WORK REQUEST
Your job is to retype the records exactly while dropping every picture.

Image change detection data
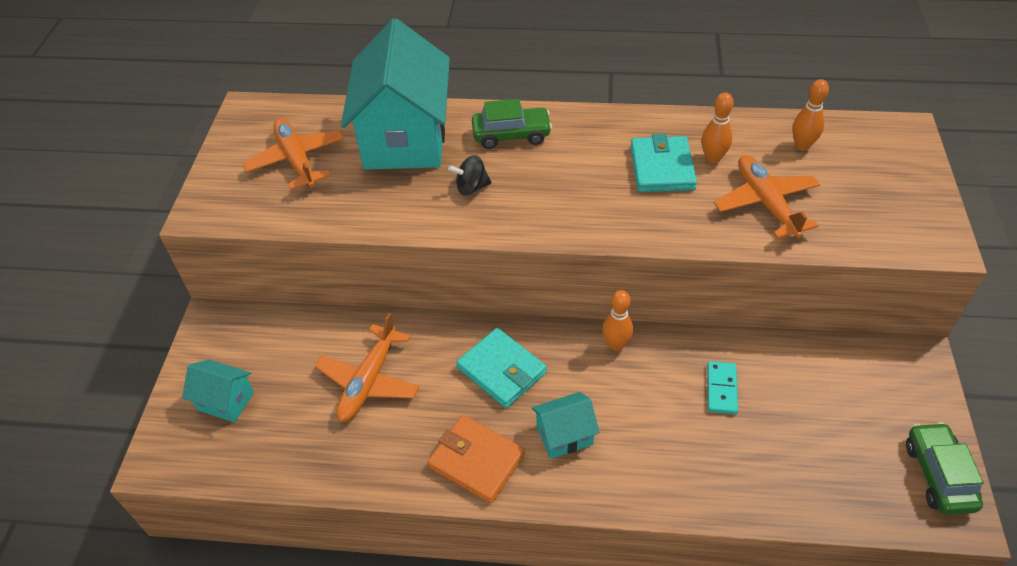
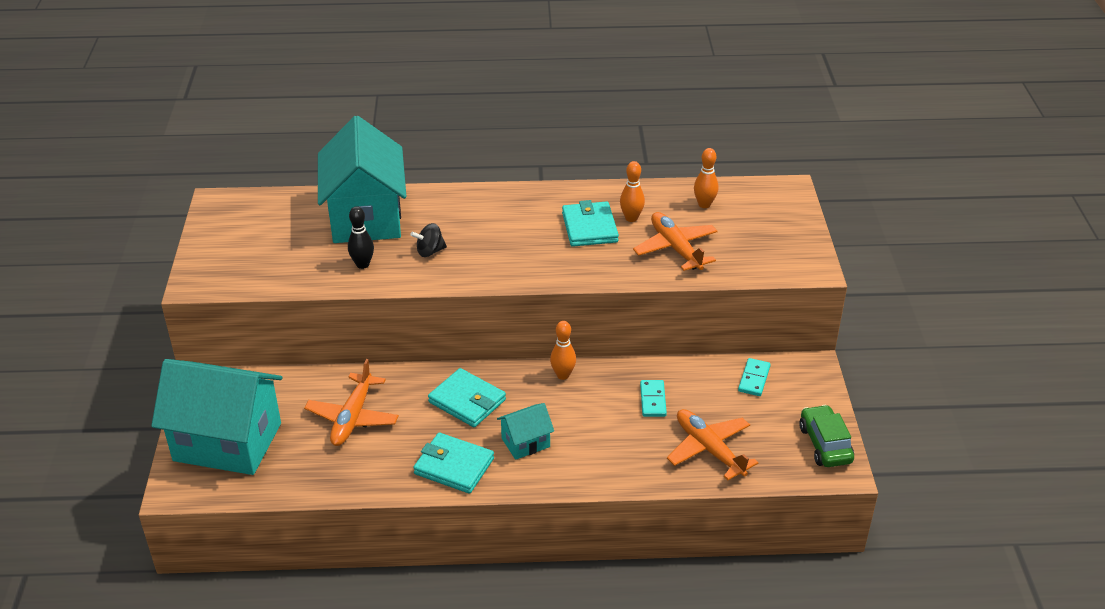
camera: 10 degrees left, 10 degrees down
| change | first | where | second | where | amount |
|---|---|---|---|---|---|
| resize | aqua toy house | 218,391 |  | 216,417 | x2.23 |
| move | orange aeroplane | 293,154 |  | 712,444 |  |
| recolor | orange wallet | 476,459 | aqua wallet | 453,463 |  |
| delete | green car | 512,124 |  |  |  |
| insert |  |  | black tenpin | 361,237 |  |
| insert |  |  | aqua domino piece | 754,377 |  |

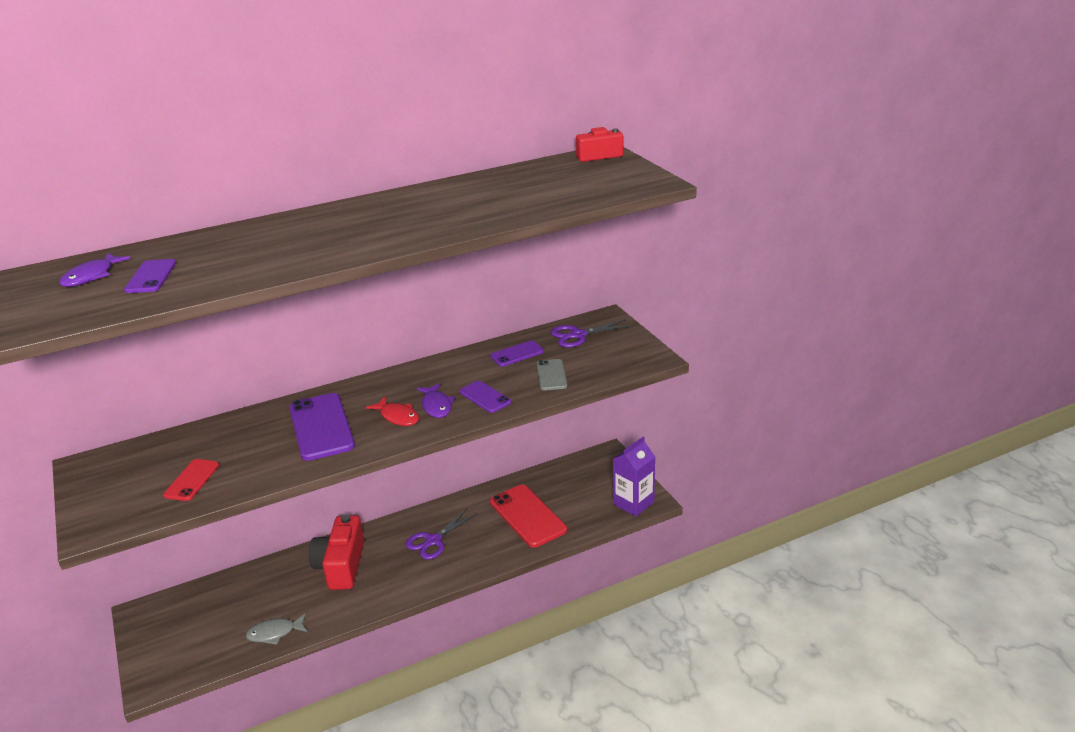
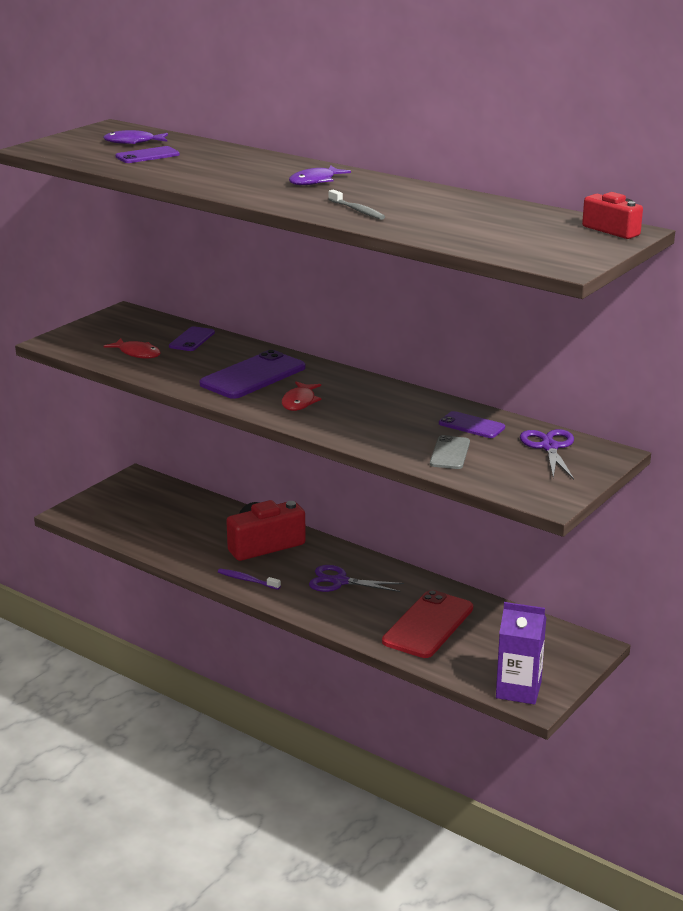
camera: 60 degrees right, 5 degrees down
| change | first | where | second | where | amount |
|---|---|---|---|---|---|
| replace | red phone | 191,480 | red fish | 132,348 |  |
| delete | grey fish | 276,629 |  |  |  |
| move | royal purple fish | 436,400 |  | 320,175 |  |
| move | royal purple phone | 485,397 |  | 192,338 |  |
| rotate | grey phone | 552,375 |  | 450,452 | 45 degrees counterclockwise |
| rotate | royal purple pair of scissors | 591,333 |  | 547,454 | 45 degrees clockwise |
| insert |  |  | royal purple dental brush | 249,579 |  |
| insert |  |  | grey dental brush | 356,205 |  |

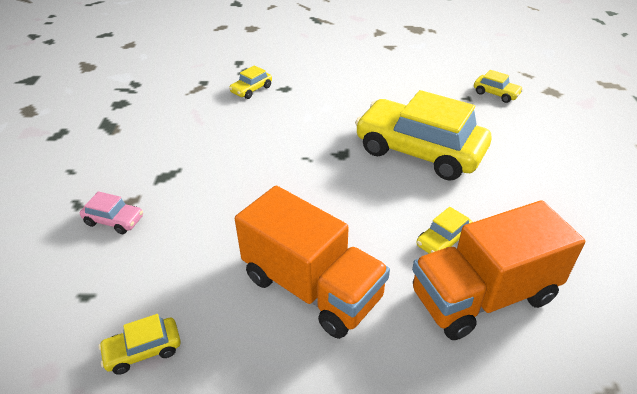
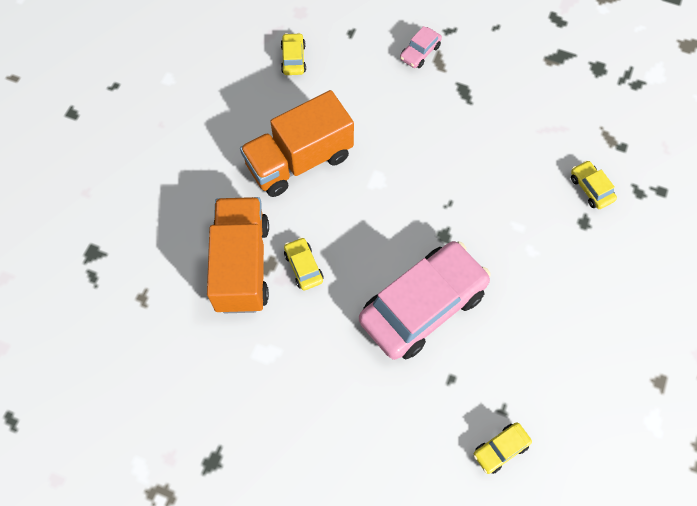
camera: 110 degrees right, 25 degrees up
| change | first | where | second | where | amount |
|---|---|---|---|---|---|
| recolor | yellow car | 423,135 | rosy car | 425,300 |  |

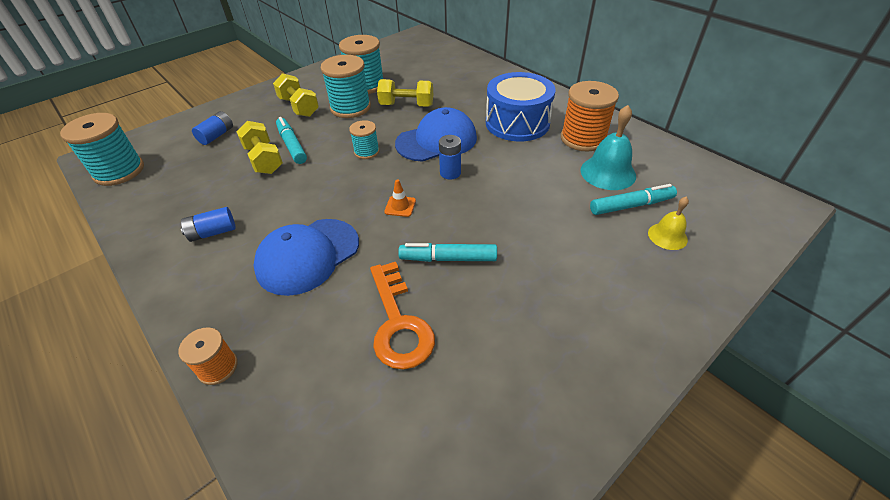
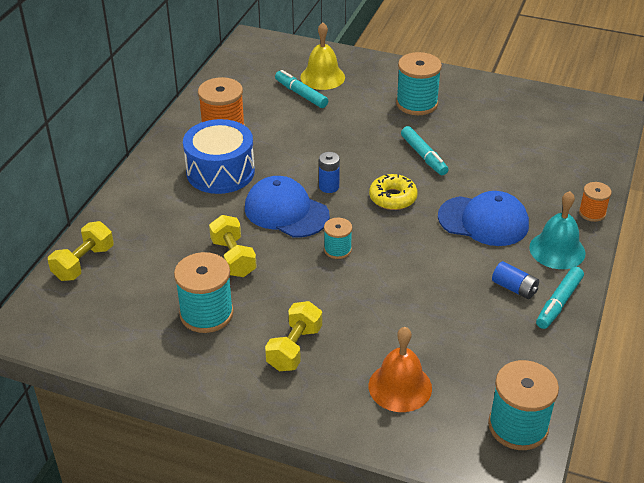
camera: 120 degrees left, 5 degrees down
| change | first | where | second | where | amount |
|---|---|---|---|---|---|
| replace | cobalt power cell | 212,128 | orange school bell | 400,369 |  |
| move | yellow hand weight | 259,147 |  | 81,251 |  |
| move | aqua felt pen | 291,140 |  | 560,298 |  |
| move | aqua reel of thread | 346,86 |  | 419,83 |  |
| delete | orange key | 402,316 |  |  |  |
| replace | orange safety cone | 400,198 | yellow doughnut | 393,192 |  |
| move | aqua school bell | 608,147 |  | 557,230 |  |
| resize | yellow school bell | 668,223 |  | 322,56 | x1.66 |

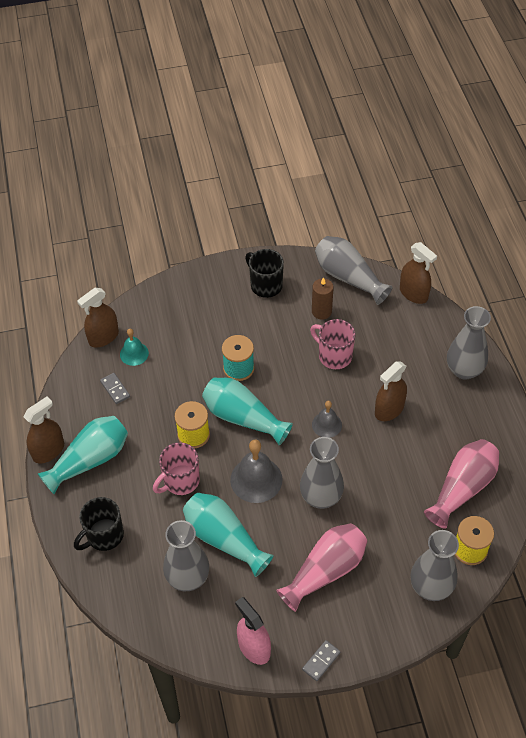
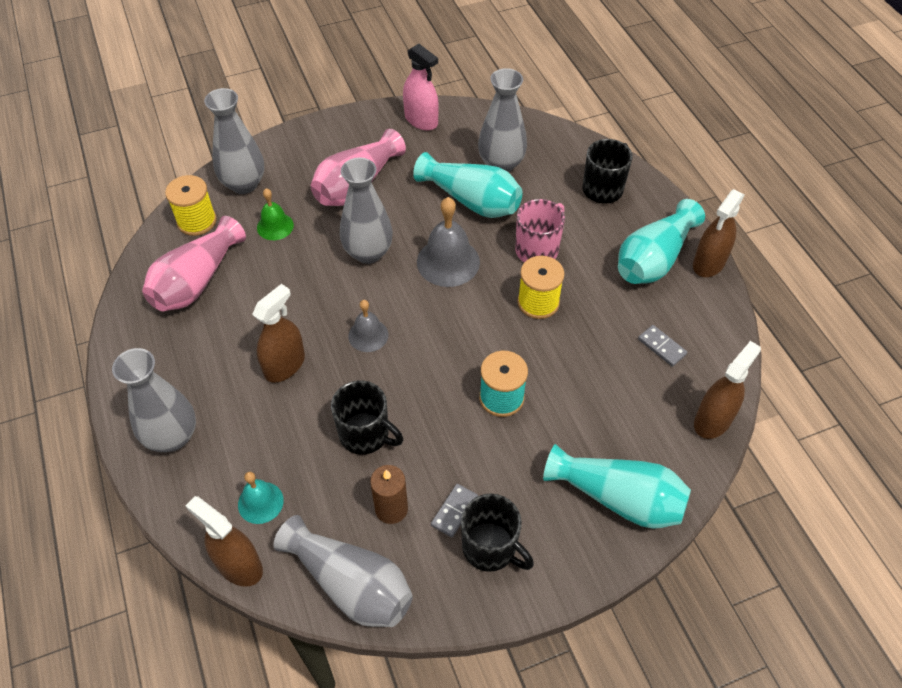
camera: 170 degrees right, 0 degrees up
| change | first | where | second | where | amount |
|---|---|---|---|---|---|
| move | aqua school bell | 134,347 |  | 261,498 |  |
| move | aqua tall vase | 247,411 |  | 617,486 |  |
| move | grey domino piece | 321,660 |  | 454,510 |  |
| recolor | rosy coffee mug | 332,344 | black coffee mug | 367,417 |  |
| insert |  |  | green school bell | 275,214 |  |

TASK RESPONSE
camera: 10 degrees left, 10 degrees down
| change | first | where | second | where | amount |
|---|---|---|---|---|---|
| resize | aqua toy house | 218,391 |  | 216,417 | x2.23 |
| move | orange aeroplane | 293,154 |  | 712,444 |  |
| recolor | orange wallet | 476,459 | aqua wallet | 453,463 |  |
| delete | green car | 512,124 |  |  |  |
| insert |  |  | black tenpin | 361,237 |  |
| insert |  |  | aqua domino piece | 754,377 |  |

camera: 60 degrees right, 5 degrees down
| change | first | where | second | where | amount |
|---|---|---|---|---|---|
| replace | red phone | 191,480 | red fish | 132,348 |  |
| delete | grey fish | 276,629 |  |  |  |
| move | royal purple fish | 436,400 |  | 320,175 |  |
| move | royal purple phone | 485,397 |  | 192,338 |  |
| rotate | grey phone | 552,375 |  | 450,452 | 45 degrees counterclockwise |
| rotate | royal purple pair of scissors | 591,333 |  | 547,454 | 45 degrees clockwise |
| insert |  |  | royal purple dental brush | 249,579 |  |
| insert |  |  | grey dental brush | 356,205 |  |

camera: 110 degrees right, 25 degrees up
| change | first | where | second | where | amount |
|---|---|---|---|---|---|
| recolor | yellow car | 423,135 | rosy car | 425,300 |  |

camera: 120 degrees left, 5 degrees down
| change | first | where | second | where | amount |
|---|---|---|---|---|---|
| replace | cobalt power cell | 212,128 | orange school bell | 400,369 |  |
| move | yellow hand weight | 259,147 |  | 81,251 |  |
| move | aqua felt pen | 291,140 |  | 560,298 |  |
| move | aqua reel of thread | 346,86 |  | 419,83 |  |
| delete | orange key | 402,316 |  |  |  |
| replace | orange safety cone | 400,198 | yellow doughnut | 393,192 |  |
| move | aqua school bell | 608,147 |  | 557,230 |  |
| resize | yellow school bell | 668,223 |  | 322,56 | x1.66 |

camera: 170 degrees right, 0 degrees up
| change | first | where | second | where | amount |
|---|---|---|---|---|---|
| move | aqua school bell | 134,347 |  | 261,498 |  |
| move | aqua tall vase | 247,411 |  | 617,486 |  |
| move | grey domino piece | 321,660 |  | 454,510 |  |
| recolor | rosy coffee mug | 332,344 | black coffee mug | 367,417 |  |
| insert |  |  | green school bell | 275,214 |  |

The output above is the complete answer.